■ Dataset extract
------------------------------------------------

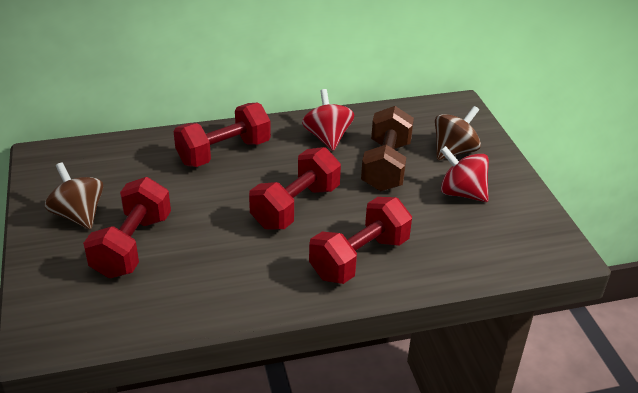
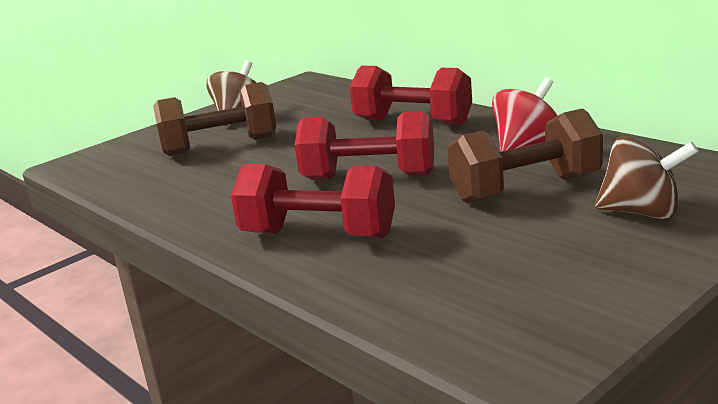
camera: 65 degrees right, 15 degrees down
(132, 246) = (220, 146): red dumbbell -> brown dumbbell
(461, 193) = (549, 247): red spinning top -> none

------------------------------------------------

■ What is required
Any picture found in the data is to be skipped while the rest is copied exactly.

■ Result of this exercise
camera: 65 degrees right, 15 degrees down
(132, 246) = (220, 146): red dumbbell -> brown dumbbell
(461, 193) = (549, 247): red spinning top -> none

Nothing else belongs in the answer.